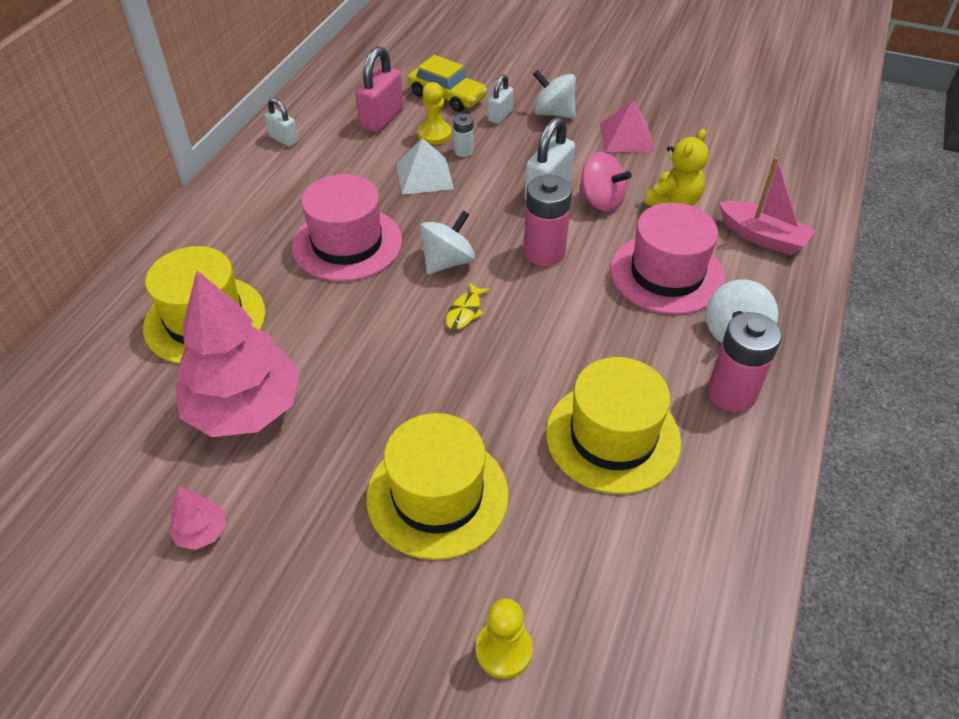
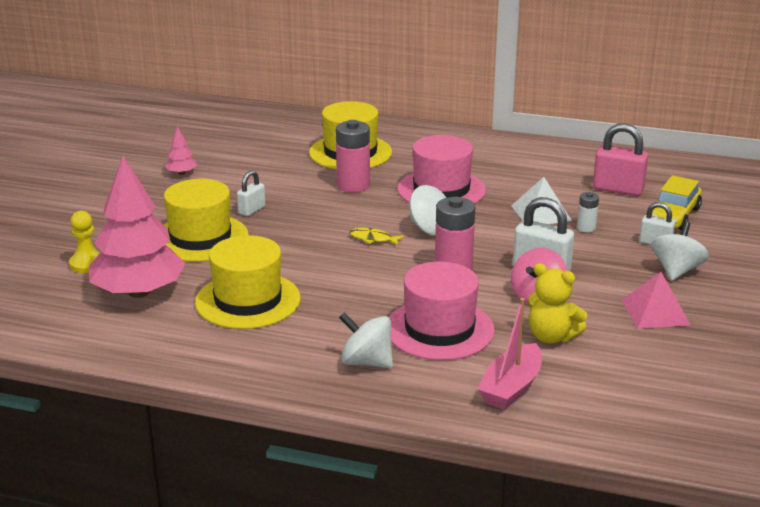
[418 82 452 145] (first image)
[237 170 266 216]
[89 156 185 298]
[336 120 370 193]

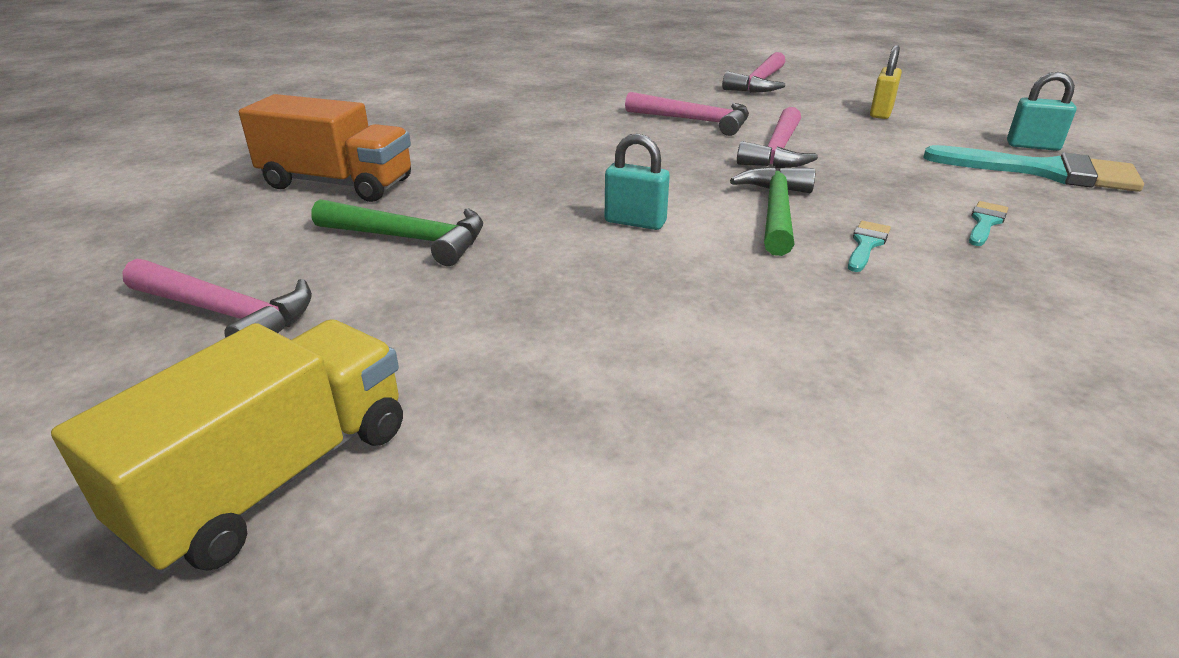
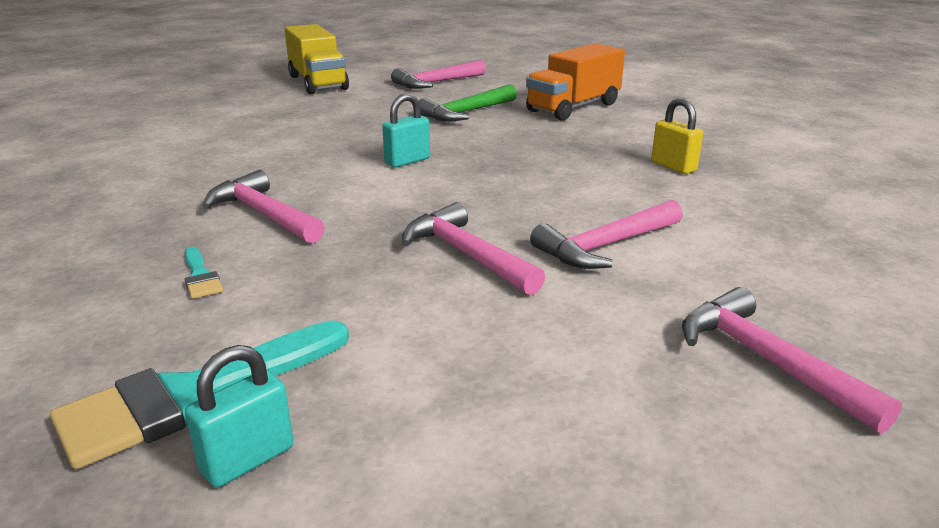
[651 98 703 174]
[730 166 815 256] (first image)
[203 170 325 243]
——
- REQUIREMENT: Only lines with the word "image" count here; copy every one from the records.

- WRITTEN ANSWER:
[418 82 452 145] (first image)
[730 166 815 256] (first image)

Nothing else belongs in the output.